What you return must be every line from the beginning of the data through the line holding "green line: (697, 118)", unchanged.

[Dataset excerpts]
● ● ● ● ● ● ●
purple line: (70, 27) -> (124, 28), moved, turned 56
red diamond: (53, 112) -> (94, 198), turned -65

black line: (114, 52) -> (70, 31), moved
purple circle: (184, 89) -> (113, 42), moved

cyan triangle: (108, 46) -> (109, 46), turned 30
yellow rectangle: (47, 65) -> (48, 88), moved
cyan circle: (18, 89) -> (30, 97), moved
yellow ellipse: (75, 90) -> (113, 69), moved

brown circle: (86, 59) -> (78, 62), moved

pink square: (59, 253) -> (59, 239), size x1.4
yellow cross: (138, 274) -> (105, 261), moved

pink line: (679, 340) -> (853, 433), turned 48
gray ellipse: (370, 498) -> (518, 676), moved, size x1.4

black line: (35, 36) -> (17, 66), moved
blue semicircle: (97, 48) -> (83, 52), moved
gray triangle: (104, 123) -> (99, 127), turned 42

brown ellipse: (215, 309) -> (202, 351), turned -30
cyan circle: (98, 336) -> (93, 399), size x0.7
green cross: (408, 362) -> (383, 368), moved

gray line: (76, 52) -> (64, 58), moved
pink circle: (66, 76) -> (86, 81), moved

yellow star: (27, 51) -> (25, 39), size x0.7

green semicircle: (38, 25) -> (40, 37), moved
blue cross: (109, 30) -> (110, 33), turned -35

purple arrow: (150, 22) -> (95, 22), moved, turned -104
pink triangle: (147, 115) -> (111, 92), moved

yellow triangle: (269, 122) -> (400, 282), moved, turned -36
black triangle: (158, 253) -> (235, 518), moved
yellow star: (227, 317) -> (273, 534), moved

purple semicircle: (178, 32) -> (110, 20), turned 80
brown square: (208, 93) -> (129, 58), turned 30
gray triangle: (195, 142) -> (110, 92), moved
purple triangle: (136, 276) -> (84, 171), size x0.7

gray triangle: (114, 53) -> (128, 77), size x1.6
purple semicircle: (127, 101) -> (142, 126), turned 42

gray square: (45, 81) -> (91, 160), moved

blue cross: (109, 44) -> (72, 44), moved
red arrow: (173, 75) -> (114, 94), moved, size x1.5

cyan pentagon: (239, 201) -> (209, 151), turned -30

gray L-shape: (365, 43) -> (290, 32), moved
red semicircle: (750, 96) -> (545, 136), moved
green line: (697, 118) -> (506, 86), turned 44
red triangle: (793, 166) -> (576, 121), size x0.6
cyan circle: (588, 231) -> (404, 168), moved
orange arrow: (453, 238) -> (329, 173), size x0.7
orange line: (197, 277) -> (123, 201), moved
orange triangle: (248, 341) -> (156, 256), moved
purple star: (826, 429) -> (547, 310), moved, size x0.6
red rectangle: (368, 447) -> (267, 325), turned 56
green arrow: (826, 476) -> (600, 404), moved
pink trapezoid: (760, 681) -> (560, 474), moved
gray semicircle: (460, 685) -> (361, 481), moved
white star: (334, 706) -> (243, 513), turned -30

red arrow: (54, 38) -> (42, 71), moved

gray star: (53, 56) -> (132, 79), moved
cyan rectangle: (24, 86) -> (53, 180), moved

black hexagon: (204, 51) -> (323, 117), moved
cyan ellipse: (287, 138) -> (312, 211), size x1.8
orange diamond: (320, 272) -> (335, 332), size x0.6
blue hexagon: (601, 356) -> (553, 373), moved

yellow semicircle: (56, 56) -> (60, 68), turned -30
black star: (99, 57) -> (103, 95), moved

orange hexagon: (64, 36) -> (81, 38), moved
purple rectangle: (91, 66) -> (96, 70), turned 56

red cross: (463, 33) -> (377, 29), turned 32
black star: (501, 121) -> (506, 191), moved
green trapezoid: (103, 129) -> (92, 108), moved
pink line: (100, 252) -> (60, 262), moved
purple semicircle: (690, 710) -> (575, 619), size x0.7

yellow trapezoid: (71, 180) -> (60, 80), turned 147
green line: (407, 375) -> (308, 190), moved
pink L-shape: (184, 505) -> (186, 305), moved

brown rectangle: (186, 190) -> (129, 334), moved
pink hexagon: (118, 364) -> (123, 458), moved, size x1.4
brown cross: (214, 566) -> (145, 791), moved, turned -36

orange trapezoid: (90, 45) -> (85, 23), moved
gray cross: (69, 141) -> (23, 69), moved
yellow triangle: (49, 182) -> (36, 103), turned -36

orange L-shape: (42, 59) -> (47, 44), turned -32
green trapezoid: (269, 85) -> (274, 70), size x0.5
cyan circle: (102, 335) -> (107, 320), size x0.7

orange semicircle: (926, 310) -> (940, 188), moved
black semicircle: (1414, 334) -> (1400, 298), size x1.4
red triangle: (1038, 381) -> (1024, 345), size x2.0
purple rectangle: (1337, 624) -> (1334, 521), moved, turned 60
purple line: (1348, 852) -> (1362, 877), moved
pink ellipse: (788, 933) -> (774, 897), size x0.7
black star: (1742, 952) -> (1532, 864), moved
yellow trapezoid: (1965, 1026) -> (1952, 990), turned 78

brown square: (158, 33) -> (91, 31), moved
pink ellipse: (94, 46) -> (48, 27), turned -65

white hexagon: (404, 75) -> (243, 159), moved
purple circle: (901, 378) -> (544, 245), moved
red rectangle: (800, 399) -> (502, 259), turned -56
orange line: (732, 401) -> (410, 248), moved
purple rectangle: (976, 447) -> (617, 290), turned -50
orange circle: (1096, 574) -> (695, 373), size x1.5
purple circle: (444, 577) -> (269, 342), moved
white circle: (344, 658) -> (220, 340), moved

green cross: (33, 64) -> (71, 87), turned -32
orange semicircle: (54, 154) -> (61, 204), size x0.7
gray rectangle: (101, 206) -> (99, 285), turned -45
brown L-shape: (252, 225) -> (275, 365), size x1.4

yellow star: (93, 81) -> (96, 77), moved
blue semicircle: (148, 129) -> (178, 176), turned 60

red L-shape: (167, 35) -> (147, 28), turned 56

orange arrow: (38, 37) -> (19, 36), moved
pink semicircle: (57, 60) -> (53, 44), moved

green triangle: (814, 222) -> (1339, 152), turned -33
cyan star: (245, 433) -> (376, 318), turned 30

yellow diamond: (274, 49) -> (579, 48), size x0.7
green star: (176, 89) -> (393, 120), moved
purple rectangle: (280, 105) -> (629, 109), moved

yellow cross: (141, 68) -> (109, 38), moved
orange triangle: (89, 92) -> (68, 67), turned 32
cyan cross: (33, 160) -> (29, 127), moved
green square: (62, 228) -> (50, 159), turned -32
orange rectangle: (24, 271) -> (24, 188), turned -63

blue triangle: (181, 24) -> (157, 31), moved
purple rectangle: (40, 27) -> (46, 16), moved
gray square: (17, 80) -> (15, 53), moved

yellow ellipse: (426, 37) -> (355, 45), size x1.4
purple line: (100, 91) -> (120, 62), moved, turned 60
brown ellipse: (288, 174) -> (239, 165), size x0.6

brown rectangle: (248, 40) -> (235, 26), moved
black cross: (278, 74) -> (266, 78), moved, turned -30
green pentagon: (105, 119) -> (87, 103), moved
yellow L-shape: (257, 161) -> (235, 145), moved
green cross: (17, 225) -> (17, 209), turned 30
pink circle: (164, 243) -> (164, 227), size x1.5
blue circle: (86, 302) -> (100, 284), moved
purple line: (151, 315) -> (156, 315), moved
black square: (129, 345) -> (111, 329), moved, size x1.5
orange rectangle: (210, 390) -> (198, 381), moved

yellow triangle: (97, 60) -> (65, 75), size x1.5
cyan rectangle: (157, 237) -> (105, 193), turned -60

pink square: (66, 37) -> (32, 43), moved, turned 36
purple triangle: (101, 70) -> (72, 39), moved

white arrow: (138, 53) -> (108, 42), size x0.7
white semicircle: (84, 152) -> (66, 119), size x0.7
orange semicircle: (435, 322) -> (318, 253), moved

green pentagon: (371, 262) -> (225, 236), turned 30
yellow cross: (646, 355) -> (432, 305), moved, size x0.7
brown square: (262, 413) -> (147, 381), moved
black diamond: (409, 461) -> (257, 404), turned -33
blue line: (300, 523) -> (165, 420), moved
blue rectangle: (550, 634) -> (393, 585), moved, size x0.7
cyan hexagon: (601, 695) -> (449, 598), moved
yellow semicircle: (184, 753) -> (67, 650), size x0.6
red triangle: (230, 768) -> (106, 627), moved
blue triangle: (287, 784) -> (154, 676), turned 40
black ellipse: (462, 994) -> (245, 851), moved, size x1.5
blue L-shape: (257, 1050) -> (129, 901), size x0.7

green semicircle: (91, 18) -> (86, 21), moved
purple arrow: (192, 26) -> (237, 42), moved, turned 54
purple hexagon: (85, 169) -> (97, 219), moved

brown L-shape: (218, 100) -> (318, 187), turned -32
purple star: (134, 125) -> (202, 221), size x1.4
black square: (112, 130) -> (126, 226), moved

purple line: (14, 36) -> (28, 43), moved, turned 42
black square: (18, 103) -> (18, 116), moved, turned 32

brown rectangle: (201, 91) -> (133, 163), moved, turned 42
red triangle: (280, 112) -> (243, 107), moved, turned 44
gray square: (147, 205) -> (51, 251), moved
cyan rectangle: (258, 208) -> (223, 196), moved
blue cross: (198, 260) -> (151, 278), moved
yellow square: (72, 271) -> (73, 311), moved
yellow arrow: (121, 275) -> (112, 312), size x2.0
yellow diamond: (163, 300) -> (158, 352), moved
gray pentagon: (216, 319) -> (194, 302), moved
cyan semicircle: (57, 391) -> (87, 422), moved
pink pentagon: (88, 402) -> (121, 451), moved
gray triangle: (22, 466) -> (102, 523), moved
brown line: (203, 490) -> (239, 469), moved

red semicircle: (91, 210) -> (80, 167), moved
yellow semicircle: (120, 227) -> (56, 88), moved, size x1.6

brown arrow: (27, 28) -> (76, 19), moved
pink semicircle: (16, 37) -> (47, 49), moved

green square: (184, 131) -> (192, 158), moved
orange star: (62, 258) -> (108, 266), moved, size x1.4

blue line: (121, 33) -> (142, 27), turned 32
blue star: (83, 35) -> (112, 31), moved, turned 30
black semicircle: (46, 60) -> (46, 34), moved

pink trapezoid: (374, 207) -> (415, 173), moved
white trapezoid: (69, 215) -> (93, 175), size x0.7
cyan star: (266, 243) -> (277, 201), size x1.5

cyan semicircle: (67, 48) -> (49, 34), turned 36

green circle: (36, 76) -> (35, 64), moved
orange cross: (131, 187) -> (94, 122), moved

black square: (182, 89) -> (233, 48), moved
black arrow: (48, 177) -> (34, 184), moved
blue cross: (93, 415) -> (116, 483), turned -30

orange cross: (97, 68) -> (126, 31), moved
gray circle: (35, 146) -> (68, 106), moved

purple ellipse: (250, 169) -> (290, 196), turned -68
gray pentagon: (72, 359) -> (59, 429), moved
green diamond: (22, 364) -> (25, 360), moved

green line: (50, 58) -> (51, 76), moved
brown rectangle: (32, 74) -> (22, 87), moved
● ● ● ● ● ● ●
Exercise answer ▸
purple line: (70, 27) -> (124, 28), moved, turned 56
red diamond: (53, 112) -> (94, 198), turned -65

black line: (114, 52) -> (70, 31), moved
purple circle: (184, 89) -> (113, 42), moved

cyan triangle: (108, 46) -> (109, 46), turned 30
yellow rectangle: (47, 65) -> (48, 88), moved
cyan circle: (18, 89) -> (30, 97), moved
yellow ellipse: (75, 90) -> (113, 69), moved

brown circle: (86, 59) -> (78, 62), moved

pink square: (59, 253) -> (59, 239), size x1.4
yellow cross: (138, 274) -> (105, 261), moved

pink line: (679, 340) -> (853, 433), turned 48
gray ellipse: (370, 498) -> (518, 676), moved, size x1.4

black line: (35, 36) -> (17, 66), moved
blue semicircle: (97, 48) -> (83, 52), moved
gray triangle: (104, 123) -> (99, 127), turned 42

brown ellipse: (215, 309) -> (202, 351), turned -30
cyan circle: (98, 336) -> (93, 399), size x0.7
green cross: (408, 362) -> (383, 368), moved

gray line: (76, 52) -> (64, 58), moved
pink circle: (66, 76) -> (86, 81), moved

yellow star: (27, 51) -> (25, 39), size x0.7

green semicircle: (38, 25) -> (40, 37), moved
blue cross: (109, 30) -> (110, 33), turned -35

purple arrow: (150, 22) -> (95, 22), moved, turned -104
pink triangle: (147, 115) -> (111, 92), moved

yellow triangle: (269, 122) -> (400, 282), moved, turned -36
black triangle: (158, 253) -> (235, 518), moved
yellow star: (227, 317) -> (273, 534), moved

purple semicircle: (178, 32) -> (110, 20), turned 80
brown square: (208, 93) -> (129, 58), turned 30
gray triangle: (195, 142) -> (110, 92), moved
purple triangle: (136, 276) -> (84, 171), size x0.7

gray triangle: (114, 53) -> (128, 77), size x1.6
purple semicircle: (127, 101) -> (142, 126), turned 42

gray square: (45, 81) -> (91, 160), moved

blue cross: (109, 44) -> (72, 44), moved
red arrow: (173, 75) -> (114, 94), moved, size x1.5

cyan pentagon: (239, 201) -> (209, 151), turned -30

gray L-shape: (365, 43) -> (290, 32), moved
red semicircle: (750, 96) -> (545, 136), moved
green line: (697, 118) -> (506, 86), turned 44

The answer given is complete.